**REQUIREMENT:** Could you copy the data that follows exactly as written, but drop the pictures?

**SUPPLIED MATERIAL:**
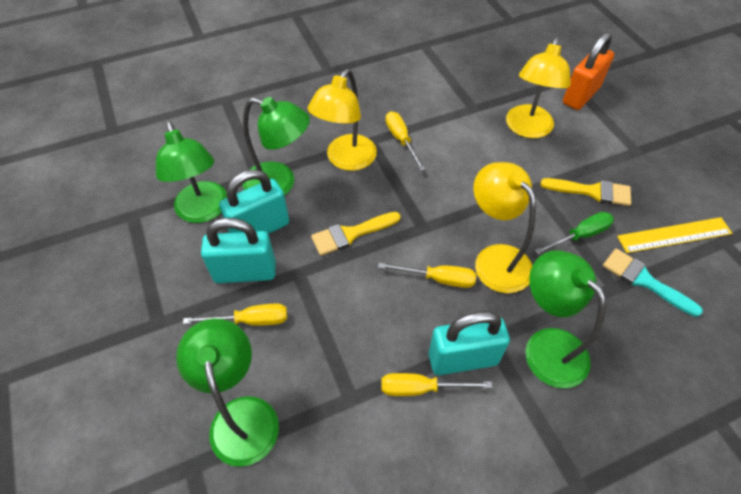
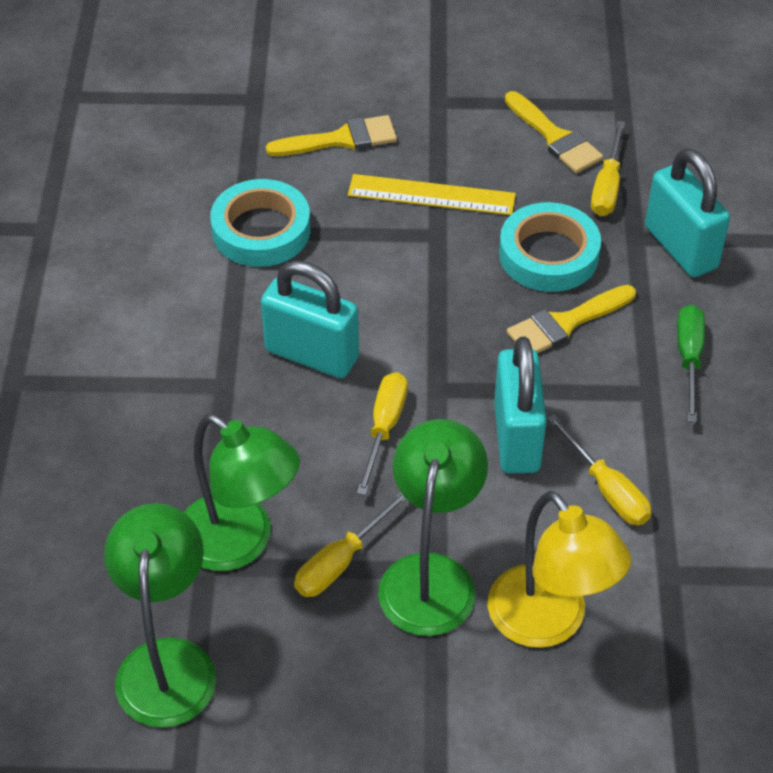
green lamp: [156,121,227,223] [176,318,279,467] [242,97,310,196] [525,250,606,388] = 4 -> [104,503,216,728] [184,414,300,571] [378,419,488,636] = 3
orange padlock: [563,32,614,110] = 1 -> none = 0
turquoise brush: [603,248,703,317] = 1 -> none = 0
turquoise tape: none = 0 -> [210,179,311,267] [499,202,601,292] = 2
yellow brush: [311,212,401,256] [540,178,632,206] = 2 -> [266,115,397,156] [505,91,603,173] [507,285,636,353] = 3
yellow lamp: [308,69,377,171] [474,162,536,293] [506,37,571,138] = 3 -> [488,491,632,648] = 1

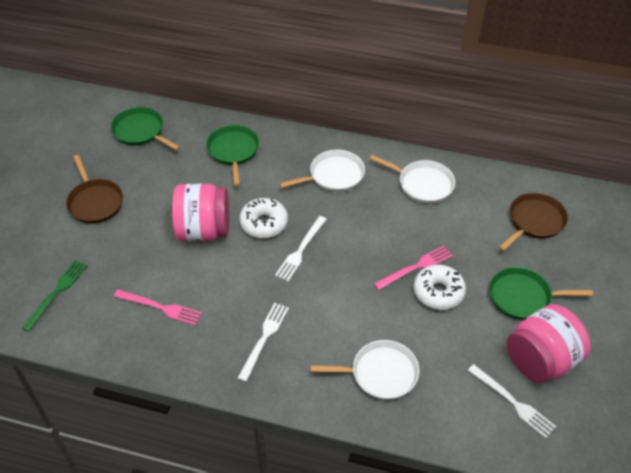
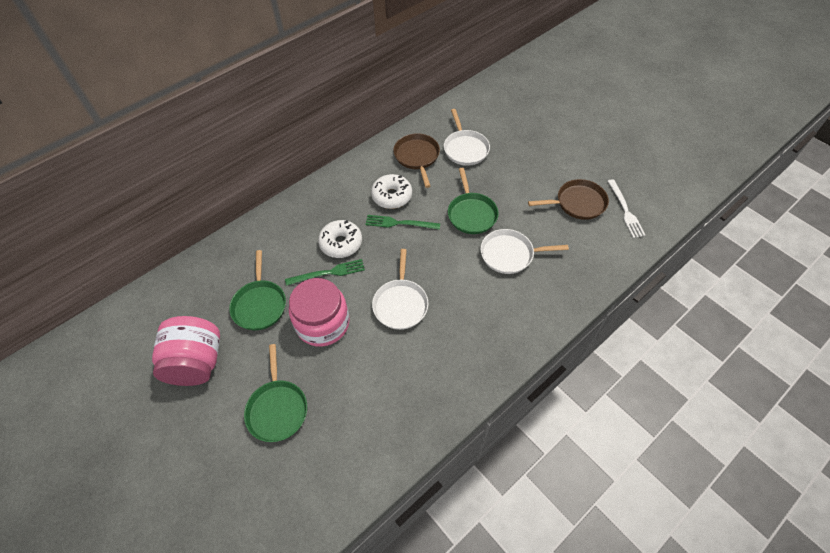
green fork: [22,260,87,332] = 1 -> [285,259,365,286] [365,215,440,230] = 2
pink fork: [114,289,202,326] [374,246,453,290] = 2 -> none = 0
white fork: [238,303,289,382] [275,216,327,281] [468,364,556,438] = 3 -> [608,179,646,238] = 1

**RESULT OF THIS EXERCISE:**
green lamp: [156,121,227,223] [176,318,279,467] [242,97,310,196] [525,250,606,388] = 4 -> [104,503,216,728] [184,414,300,571] [378,419,488,636] = 3
orange padlock: [563,32,614,110] = 1 -> none = 0
turquoise brush: [603,248,703,317] = 1 -> none = 0
turquoise tape: none = 0 -> [210,179,311,267] [499,202,601,292] = 2
yellow brush: [311,212,401,256] [540,178,632,206] = 2 -> [266,115,397,156] [505,91,603,173] [507,285,636,353] = 3
yellow lamp: [308,69,377,171] [474,162,536,293] [506,37,571,138] = 3 -> [488,491,632,648] = 1

green fork: [22,260,87,332] = 1 -> [285,259,365,286] [365,215,440,230] = 2
pink fork: [114,289,202,326] [374,246,453,290] = 2 -> none = 0
white fork: [238,303,289,382] [275,216,327,281] [468,364,556,438] = 3 -> [608,179,646,238] = 1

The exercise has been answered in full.